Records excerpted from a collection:
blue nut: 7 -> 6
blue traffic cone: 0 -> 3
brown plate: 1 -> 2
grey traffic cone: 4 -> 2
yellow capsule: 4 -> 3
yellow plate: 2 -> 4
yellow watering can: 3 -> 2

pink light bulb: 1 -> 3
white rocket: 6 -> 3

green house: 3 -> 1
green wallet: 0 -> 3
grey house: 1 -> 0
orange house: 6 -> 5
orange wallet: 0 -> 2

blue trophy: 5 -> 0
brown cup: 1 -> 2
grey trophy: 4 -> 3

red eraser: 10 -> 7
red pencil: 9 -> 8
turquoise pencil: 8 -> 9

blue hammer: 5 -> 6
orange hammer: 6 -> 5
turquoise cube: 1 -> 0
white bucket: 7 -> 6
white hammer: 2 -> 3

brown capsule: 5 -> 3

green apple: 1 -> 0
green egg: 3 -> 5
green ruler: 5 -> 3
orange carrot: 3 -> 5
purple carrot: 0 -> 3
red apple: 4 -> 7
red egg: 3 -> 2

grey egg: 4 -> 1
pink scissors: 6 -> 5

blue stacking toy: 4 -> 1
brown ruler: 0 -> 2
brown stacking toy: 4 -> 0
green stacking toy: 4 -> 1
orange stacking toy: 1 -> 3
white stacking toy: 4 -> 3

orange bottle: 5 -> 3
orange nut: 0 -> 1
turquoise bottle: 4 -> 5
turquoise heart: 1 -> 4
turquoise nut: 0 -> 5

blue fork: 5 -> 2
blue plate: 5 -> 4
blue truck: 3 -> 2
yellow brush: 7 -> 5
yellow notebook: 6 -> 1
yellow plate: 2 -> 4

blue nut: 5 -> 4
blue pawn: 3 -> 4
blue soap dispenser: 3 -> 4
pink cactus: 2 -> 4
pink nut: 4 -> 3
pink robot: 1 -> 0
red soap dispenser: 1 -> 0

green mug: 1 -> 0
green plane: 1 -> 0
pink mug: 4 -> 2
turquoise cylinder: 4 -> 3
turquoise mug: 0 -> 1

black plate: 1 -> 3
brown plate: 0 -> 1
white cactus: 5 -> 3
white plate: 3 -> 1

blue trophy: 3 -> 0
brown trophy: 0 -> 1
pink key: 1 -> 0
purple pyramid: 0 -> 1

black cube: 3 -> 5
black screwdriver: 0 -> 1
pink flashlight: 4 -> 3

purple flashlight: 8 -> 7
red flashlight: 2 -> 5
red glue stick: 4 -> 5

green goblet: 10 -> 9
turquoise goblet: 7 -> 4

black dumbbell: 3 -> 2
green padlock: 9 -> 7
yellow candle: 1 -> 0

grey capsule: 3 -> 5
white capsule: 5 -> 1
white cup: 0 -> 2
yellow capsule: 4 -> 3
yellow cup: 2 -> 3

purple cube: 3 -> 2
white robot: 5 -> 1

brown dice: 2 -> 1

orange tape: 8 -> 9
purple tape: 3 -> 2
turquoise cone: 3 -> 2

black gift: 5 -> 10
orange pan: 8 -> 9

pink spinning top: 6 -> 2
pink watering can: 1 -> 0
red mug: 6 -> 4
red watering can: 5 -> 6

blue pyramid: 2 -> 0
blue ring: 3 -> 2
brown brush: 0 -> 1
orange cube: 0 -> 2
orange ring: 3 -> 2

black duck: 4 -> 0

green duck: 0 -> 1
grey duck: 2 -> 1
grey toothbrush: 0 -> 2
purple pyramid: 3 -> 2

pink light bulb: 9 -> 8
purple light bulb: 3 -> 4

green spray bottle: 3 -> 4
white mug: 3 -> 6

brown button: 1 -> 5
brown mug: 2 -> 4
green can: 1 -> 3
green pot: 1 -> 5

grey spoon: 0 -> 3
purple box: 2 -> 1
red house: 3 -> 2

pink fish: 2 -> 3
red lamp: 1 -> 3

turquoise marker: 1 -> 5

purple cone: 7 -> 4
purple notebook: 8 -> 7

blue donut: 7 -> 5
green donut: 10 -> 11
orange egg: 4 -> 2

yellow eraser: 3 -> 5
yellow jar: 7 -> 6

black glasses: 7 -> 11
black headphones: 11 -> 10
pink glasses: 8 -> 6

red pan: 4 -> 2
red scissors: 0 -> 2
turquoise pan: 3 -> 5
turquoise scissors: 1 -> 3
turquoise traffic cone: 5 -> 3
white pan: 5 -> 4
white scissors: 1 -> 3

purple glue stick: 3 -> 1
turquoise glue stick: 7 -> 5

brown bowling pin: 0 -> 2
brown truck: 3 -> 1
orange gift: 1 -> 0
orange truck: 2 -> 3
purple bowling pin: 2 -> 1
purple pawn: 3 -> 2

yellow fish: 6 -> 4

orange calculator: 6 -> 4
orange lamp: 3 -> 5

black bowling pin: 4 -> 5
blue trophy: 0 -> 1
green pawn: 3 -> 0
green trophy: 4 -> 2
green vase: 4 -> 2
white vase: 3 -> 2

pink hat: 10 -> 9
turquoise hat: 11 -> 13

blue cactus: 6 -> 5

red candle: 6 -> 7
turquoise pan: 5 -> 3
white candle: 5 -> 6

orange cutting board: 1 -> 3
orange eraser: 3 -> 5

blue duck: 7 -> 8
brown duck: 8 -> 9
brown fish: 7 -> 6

**Instructions to follow**
Give only the lines from the one holding "yellow candle: 1 -> 0" through the one holding "red watering can: 5 -> 6", each restated exactly as it appears above.

**Answer to this problem**
yellow candle: 1 -> 0

grey capsule: 3 -> 5
white capsule: 5 -> 1
white cup: 0 -> 2
yellow capsule: 4 -> 3
yellow cup: 2 -> 3

purple cube: 3 -> 2
white robot: 5 -> 1

brown dice: 2 -> 1

orange tape: 8 -> 9
purple tape: 3 -> 2
turquoise cone: 3 -> 2

black gift: 5 -> 10
orange pan: 8 -> 9

pink spinning top: 6 -> 2
pink watering can: 1 -> 0
red mug: 6 -> 4
red watering can: 5 -> 6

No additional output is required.